* What to work on: The lines to copy are those with "green" in them. Pull each one from the entries below.

--- Given entries Enclosed Below ---

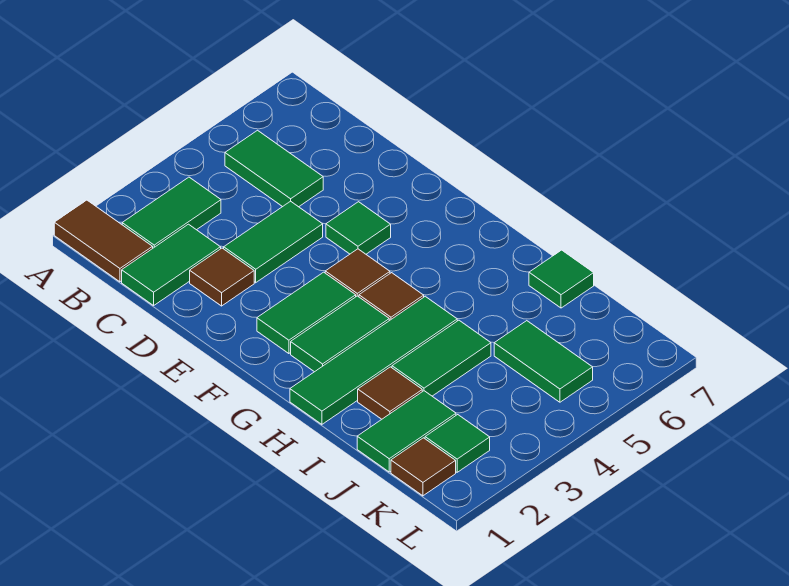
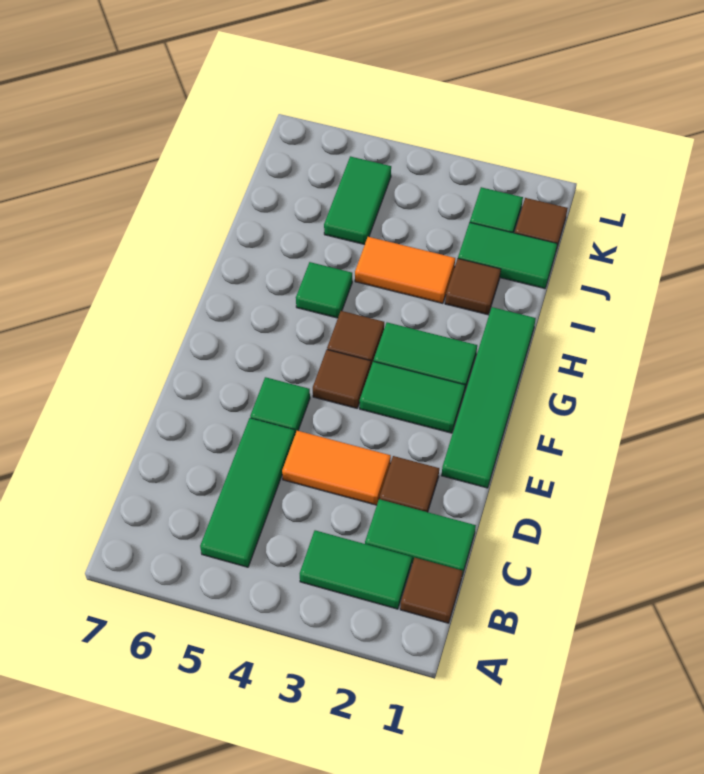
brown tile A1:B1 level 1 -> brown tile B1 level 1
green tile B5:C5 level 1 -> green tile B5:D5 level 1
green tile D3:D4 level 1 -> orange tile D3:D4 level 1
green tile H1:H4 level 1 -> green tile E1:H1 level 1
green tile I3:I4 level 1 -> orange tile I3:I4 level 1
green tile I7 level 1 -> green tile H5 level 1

--- End of Enclosed Given entries ---

* Final answer:
green tile B5:C5 level 1 -> green tile B5:D5 level 1
green tile D3:D4 level 1 -> orange tile D3:D4 level 1
green tile H1:H4 level 1 -> green tile E1:H1 level 1
green tile I3:I4 level 1 -> orange tile I3:I4 level 1
green tile I7 level 1 -> green tile H5 level 1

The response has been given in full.